== Your assignment ==
Where in the data below does the word "black" appear? Copy each line that holds it.
+-------+
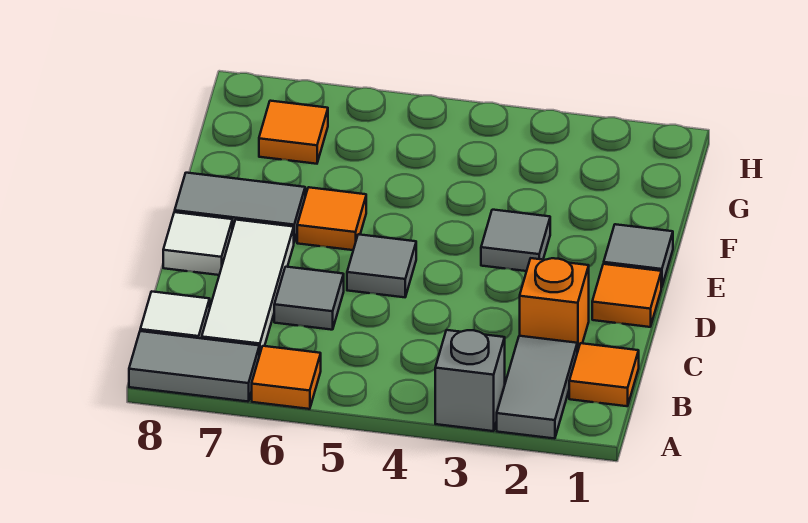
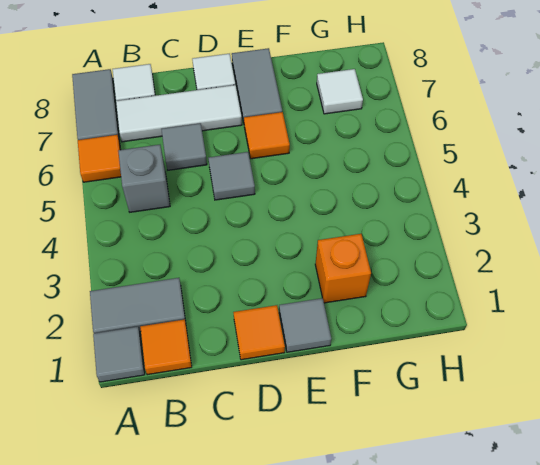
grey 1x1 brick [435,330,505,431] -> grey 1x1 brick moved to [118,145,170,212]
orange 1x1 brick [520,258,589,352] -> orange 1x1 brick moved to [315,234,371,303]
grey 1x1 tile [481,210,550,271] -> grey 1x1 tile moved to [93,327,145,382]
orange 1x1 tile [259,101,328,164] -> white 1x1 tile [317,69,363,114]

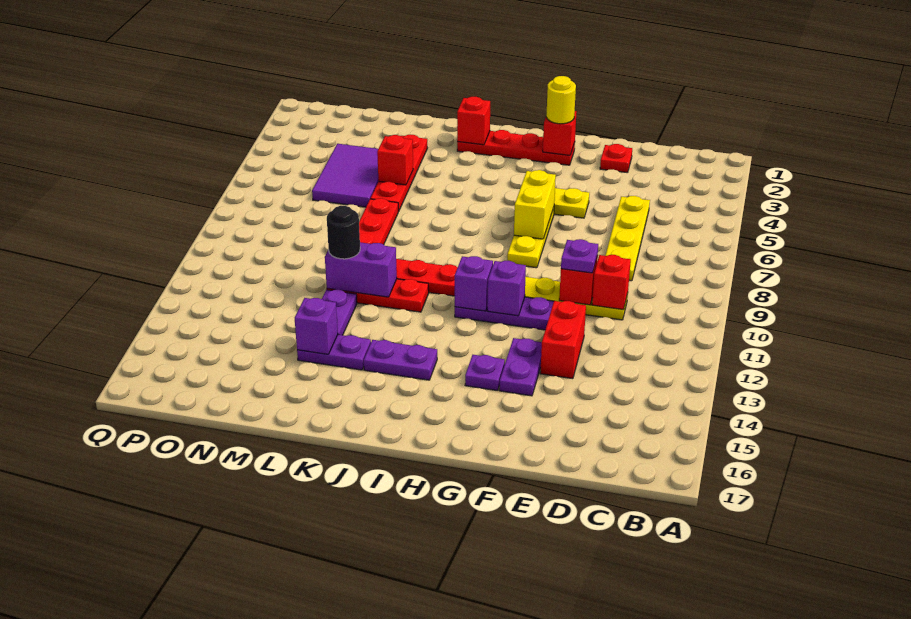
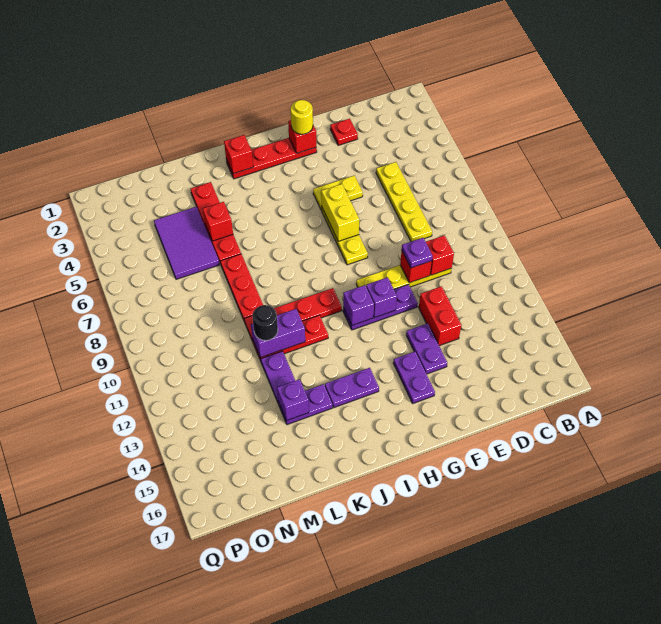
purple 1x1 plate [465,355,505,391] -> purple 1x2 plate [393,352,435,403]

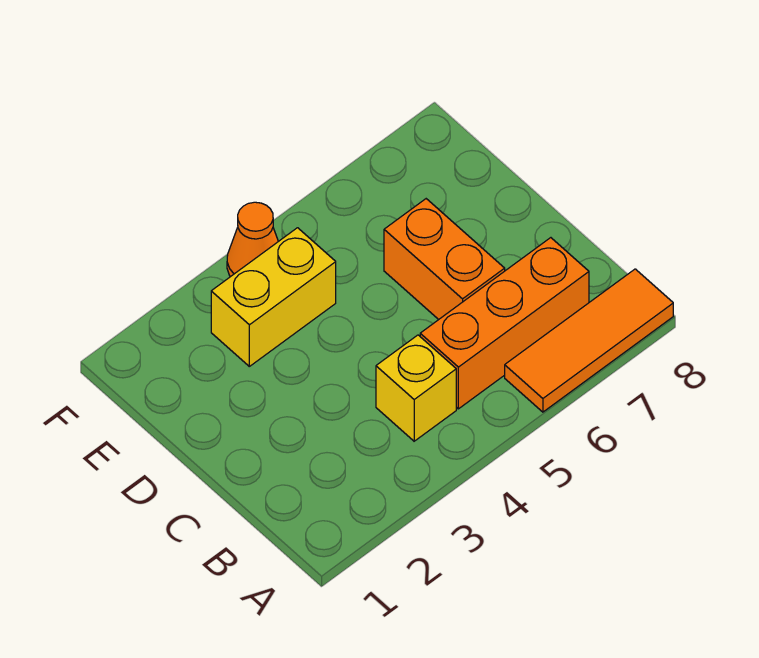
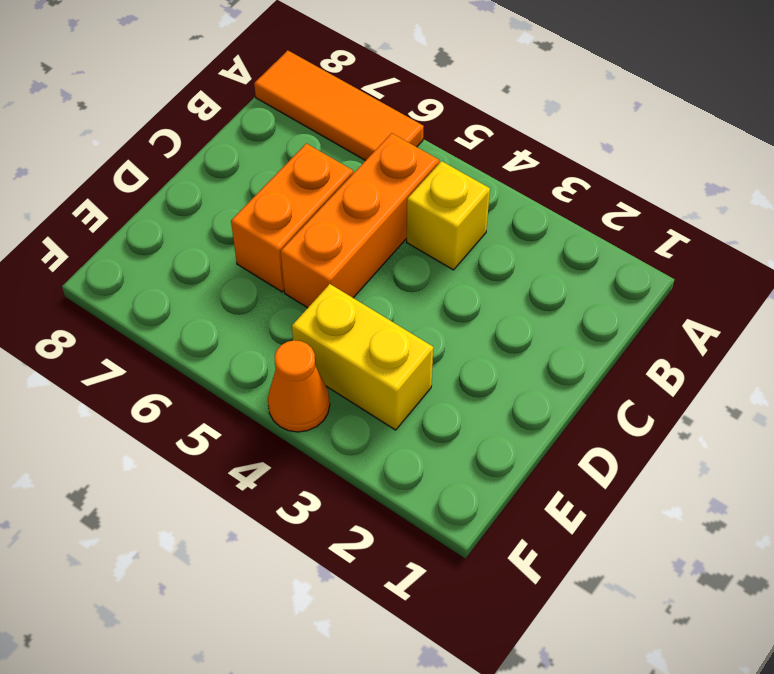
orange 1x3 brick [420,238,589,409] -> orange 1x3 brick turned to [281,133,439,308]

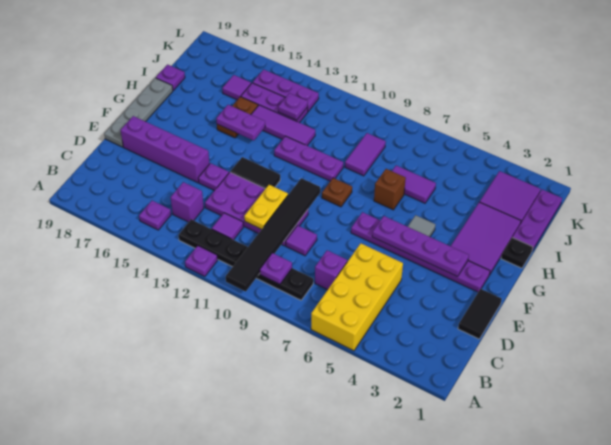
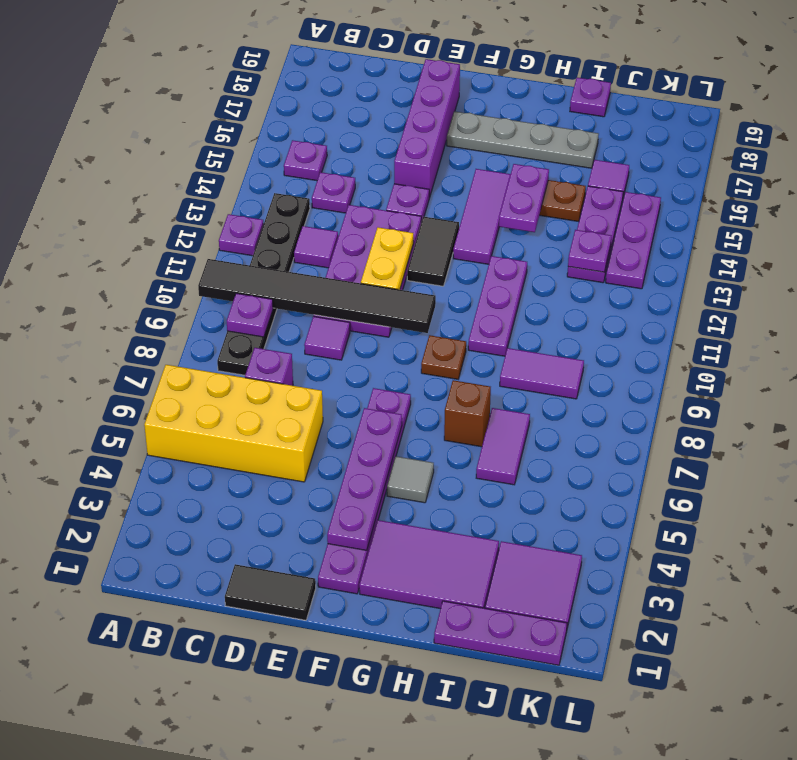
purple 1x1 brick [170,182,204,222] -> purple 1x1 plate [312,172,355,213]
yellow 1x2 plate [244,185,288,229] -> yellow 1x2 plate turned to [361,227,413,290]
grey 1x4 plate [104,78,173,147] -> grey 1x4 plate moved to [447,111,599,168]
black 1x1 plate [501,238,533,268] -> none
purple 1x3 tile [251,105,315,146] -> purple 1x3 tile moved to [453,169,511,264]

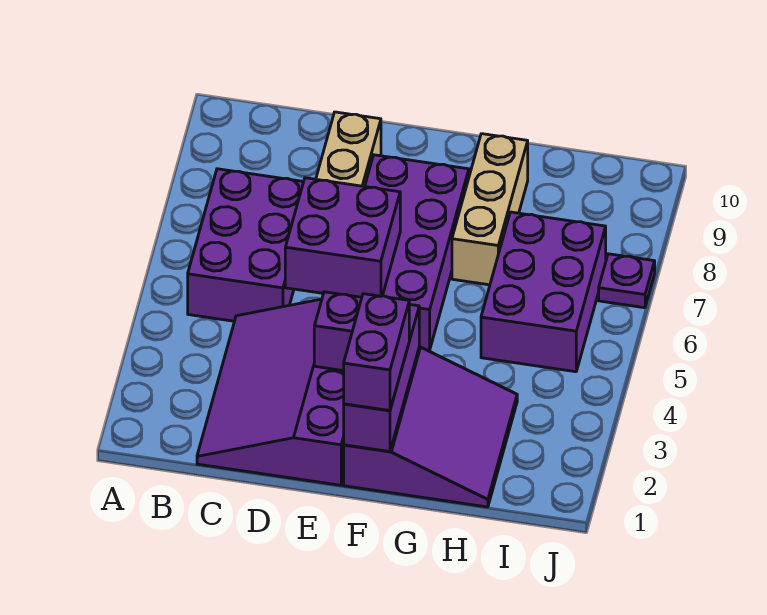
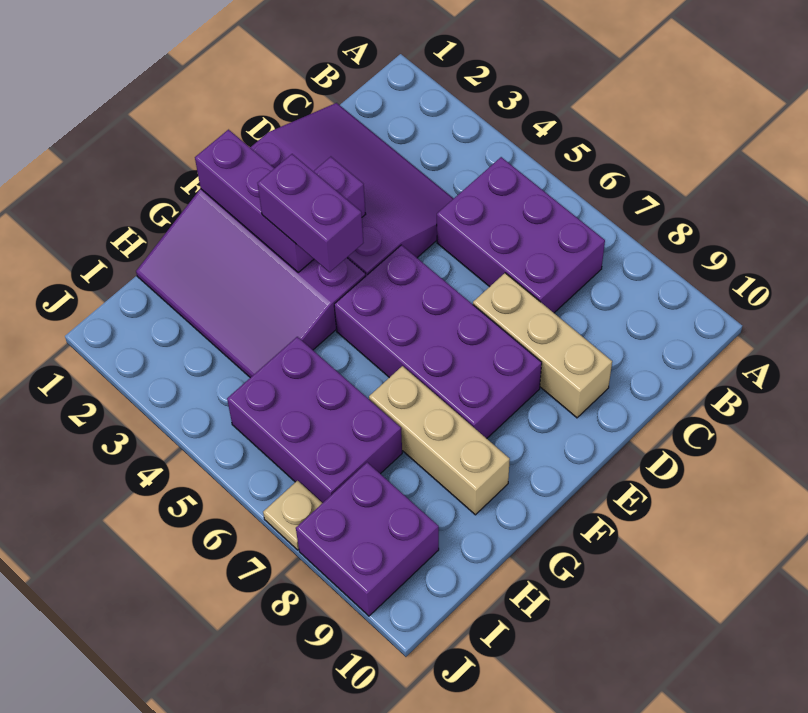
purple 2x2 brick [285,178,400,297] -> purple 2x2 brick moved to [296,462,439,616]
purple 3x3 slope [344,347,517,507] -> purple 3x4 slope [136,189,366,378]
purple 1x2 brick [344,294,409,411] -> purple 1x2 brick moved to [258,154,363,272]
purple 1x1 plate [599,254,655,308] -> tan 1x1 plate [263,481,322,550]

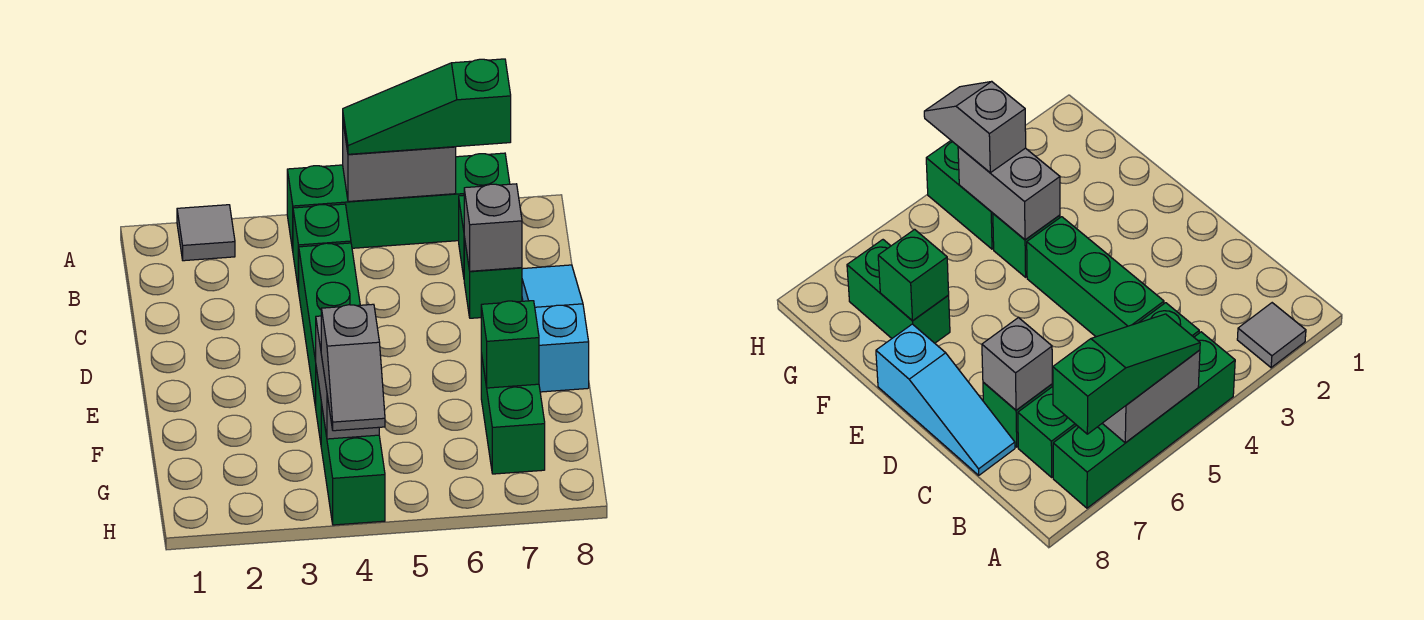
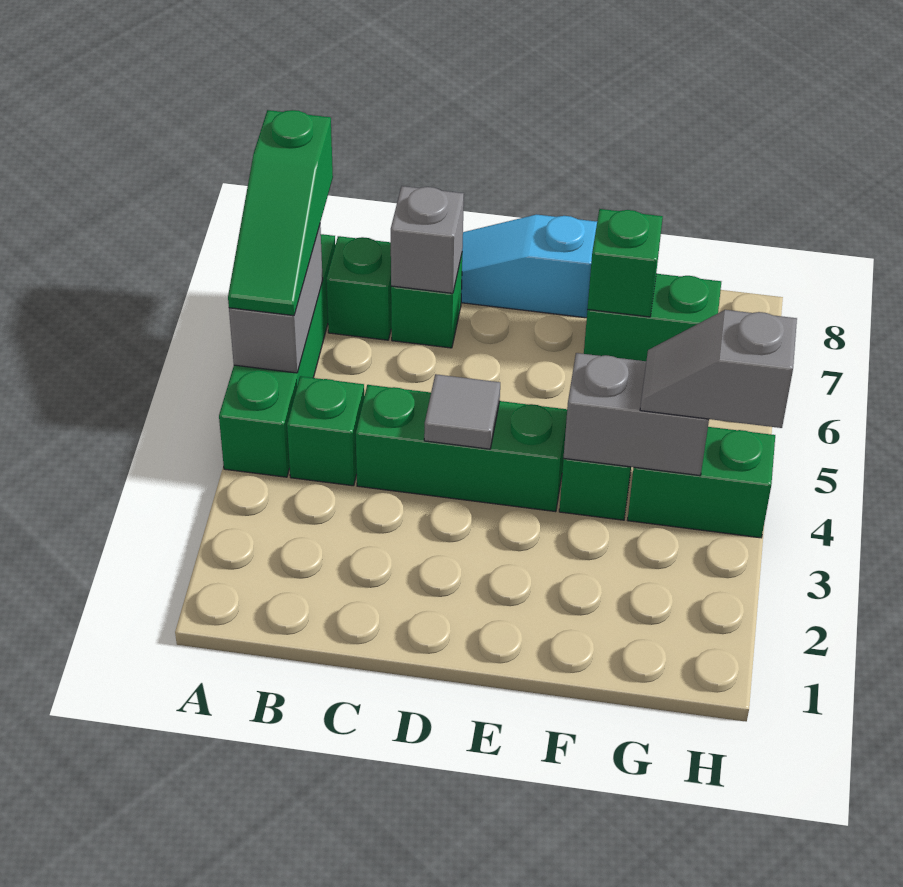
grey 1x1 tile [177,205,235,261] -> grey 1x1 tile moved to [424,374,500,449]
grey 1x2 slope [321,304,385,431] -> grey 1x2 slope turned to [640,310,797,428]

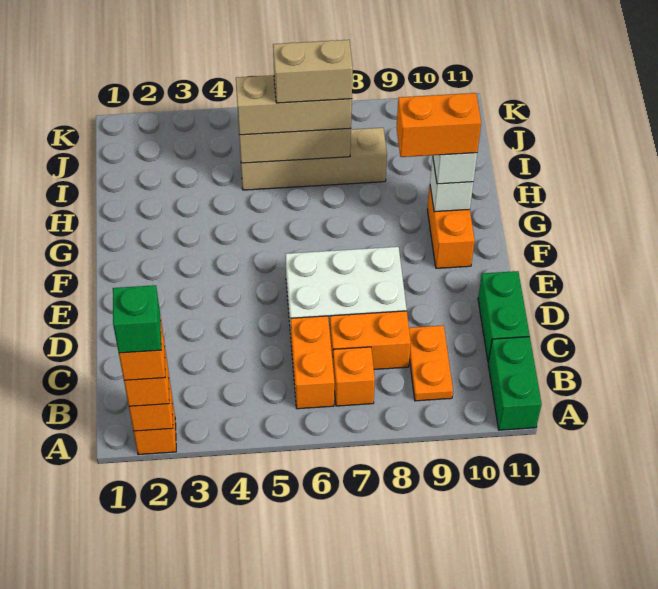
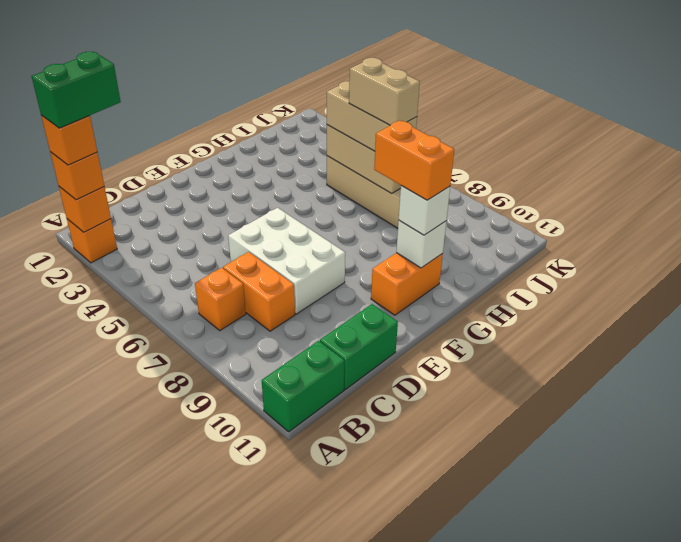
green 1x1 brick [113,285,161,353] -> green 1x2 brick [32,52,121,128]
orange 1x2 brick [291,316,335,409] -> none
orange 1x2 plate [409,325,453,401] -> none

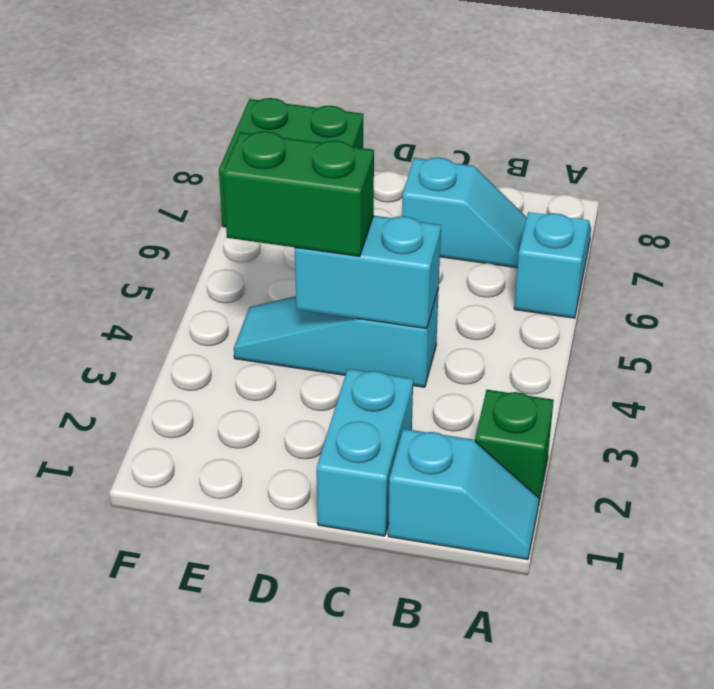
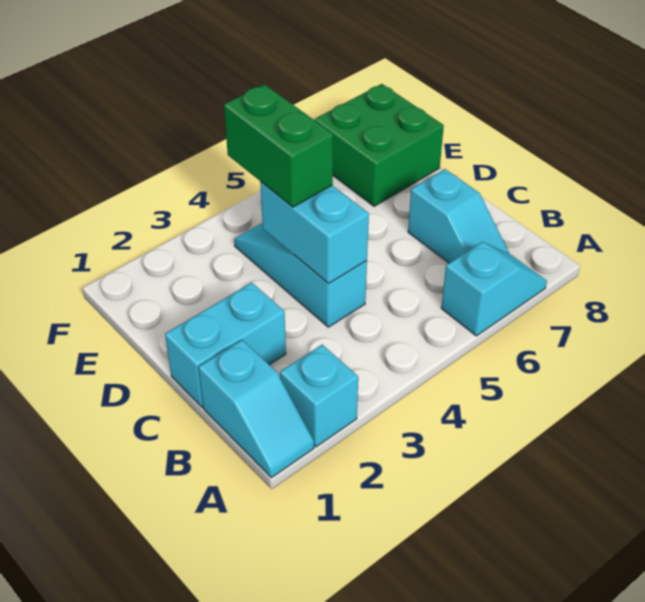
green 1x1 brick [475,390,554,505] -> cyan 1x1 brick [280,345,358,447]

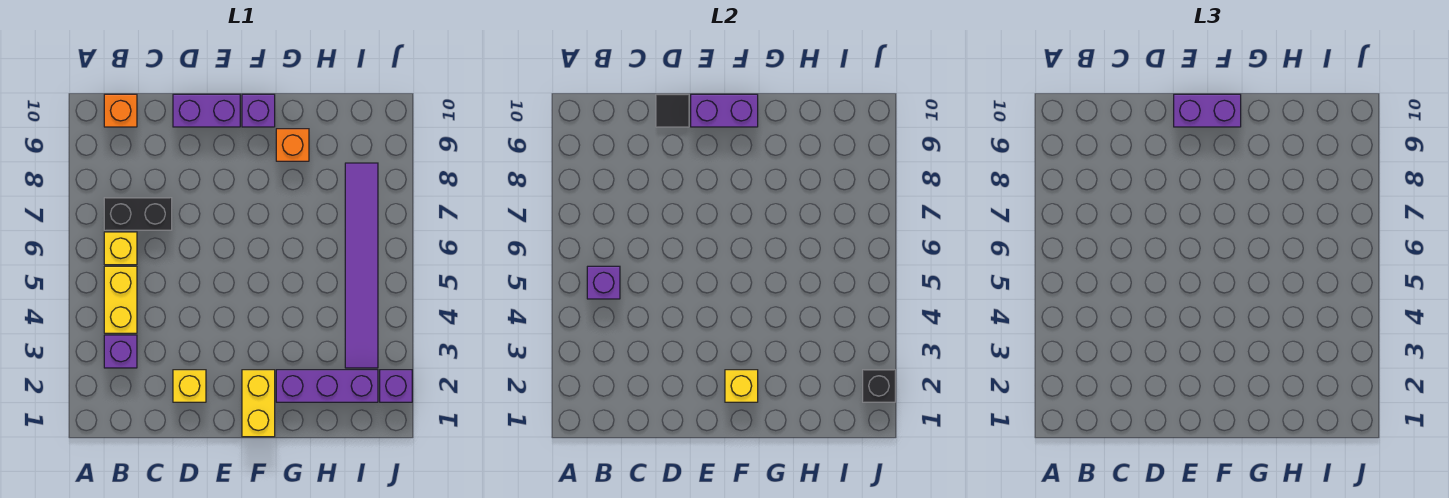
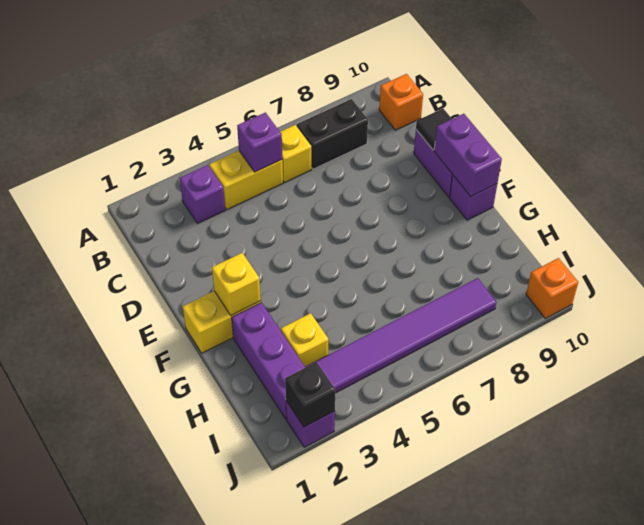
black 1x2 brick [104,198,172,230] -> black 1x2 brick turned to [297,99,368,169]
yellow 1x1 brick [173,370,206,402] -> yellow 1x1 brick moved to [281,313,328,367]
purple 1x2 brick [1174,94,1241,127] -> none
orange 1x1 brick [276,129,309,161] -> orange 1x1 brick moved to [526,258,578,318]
+-------+
== Written response ==
black 1x1 plate [501,238,533,268] -> none
black 1x2 brick [104,198,172,230] -> black 1x2 brick turned to [297,99,368,169]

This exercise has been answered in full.